How to complete this task — Scan the records for the string "Invoice", then copy each line that has it.

Exercise data —

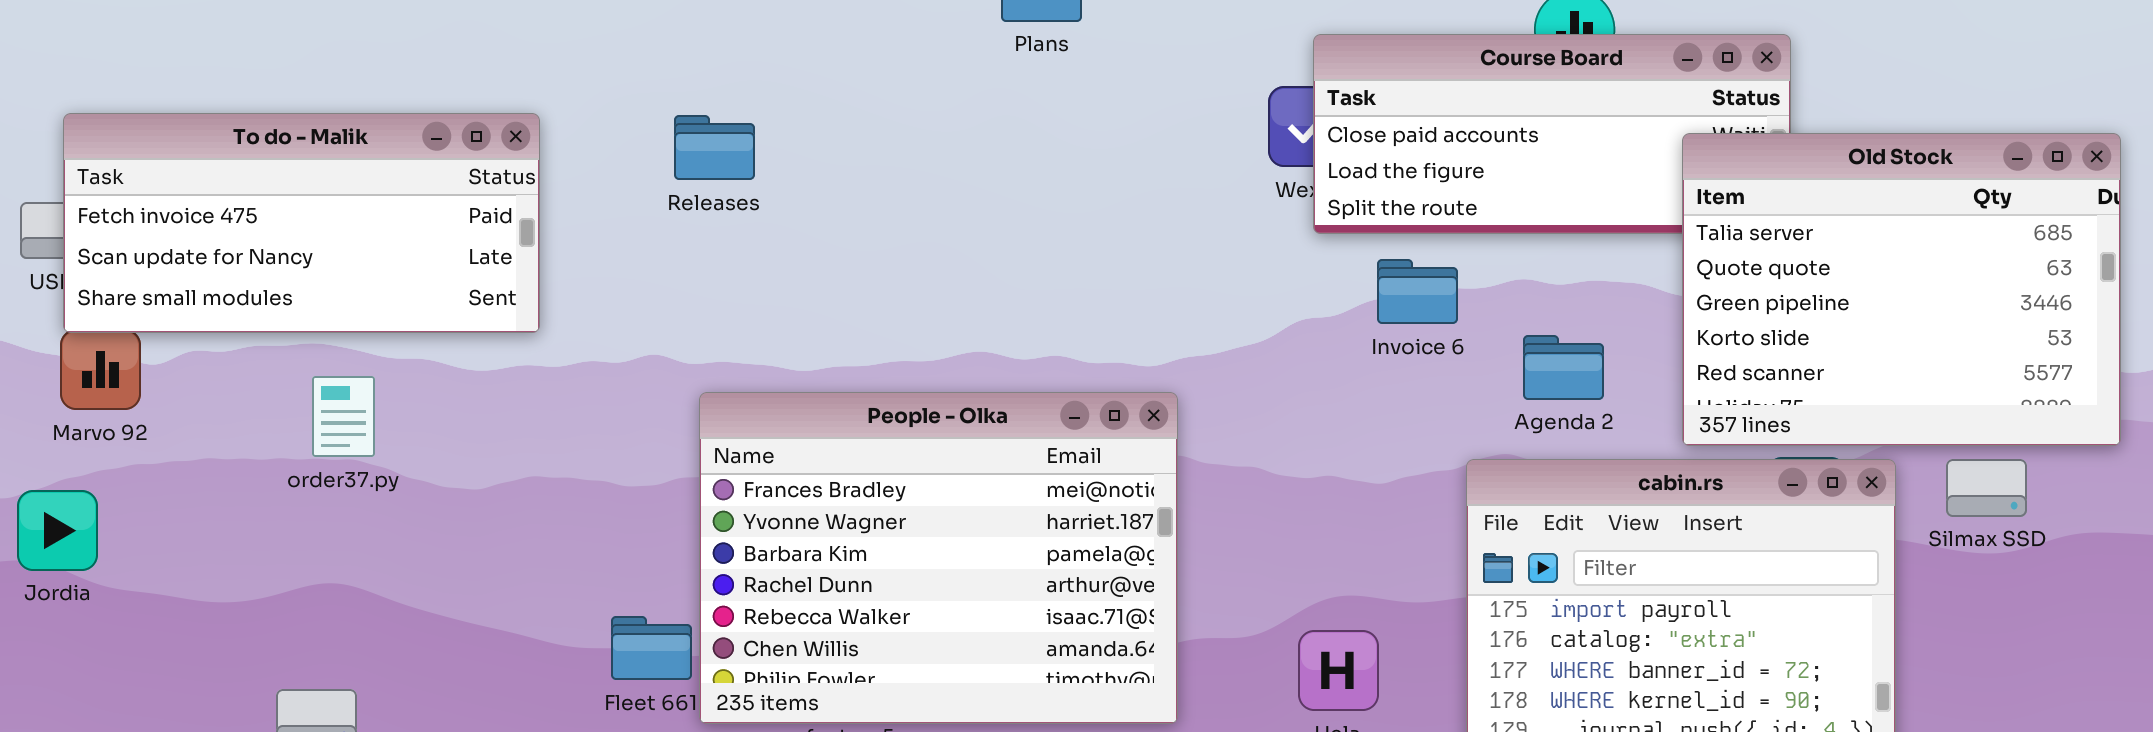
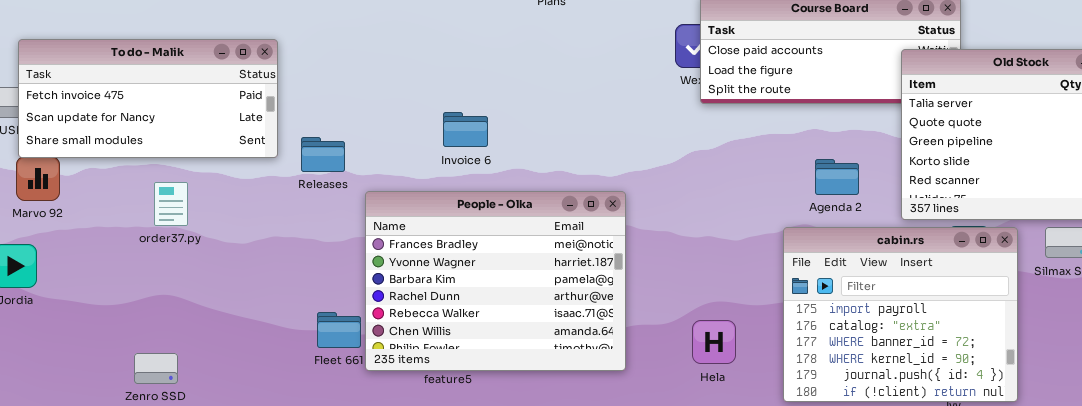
Releases: [674,115,755,180] -> [301,137,345,172], moved
Invoice 6: [1377,259,1458,324] -> [443,112,488,147], moved

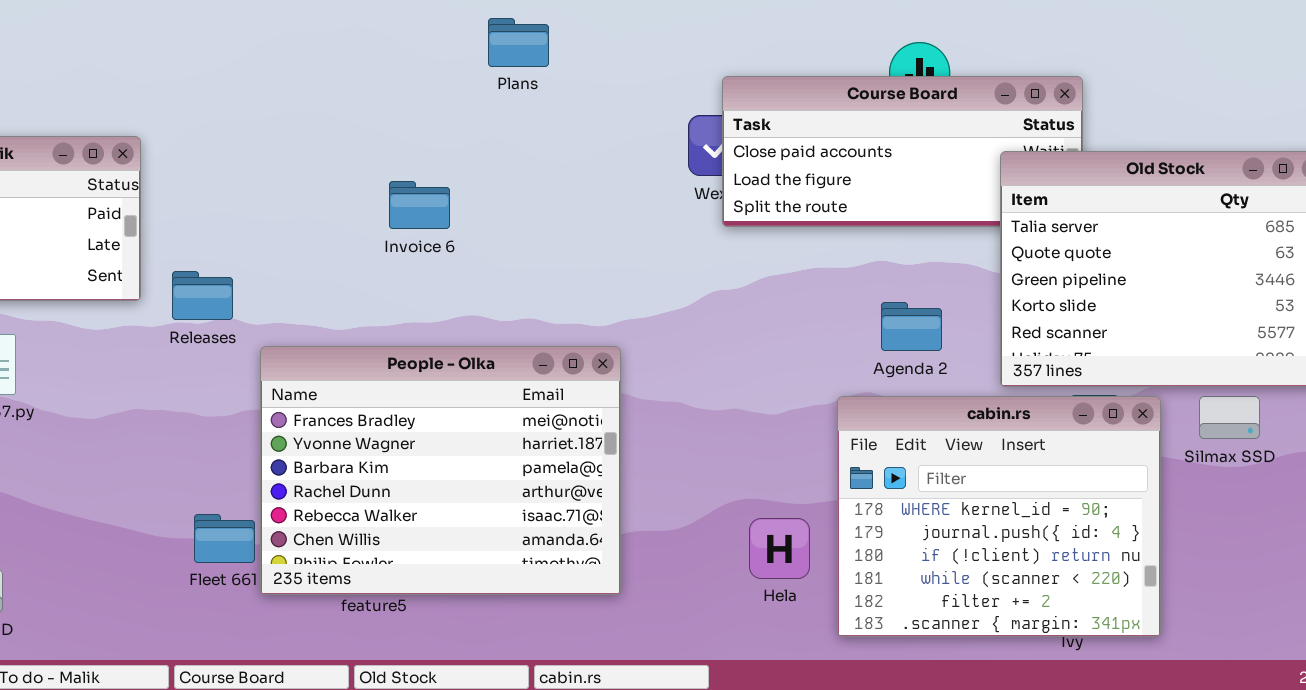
Invoice 6: [443,112,488,147] -> [389,181,450,229], moved
cabin.rs: [783,227,1018,402] -> [837,396,1161,637], scrolled down 3 rows
Hela: [692,320,736,364] -> [749,518,810,579], moved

Your response —
Invoice 6: [1377,259,1458,324] -> [443,112,488,147], moved
Invoice 6: [443,112,488,147] -> [389,181,450,229], moved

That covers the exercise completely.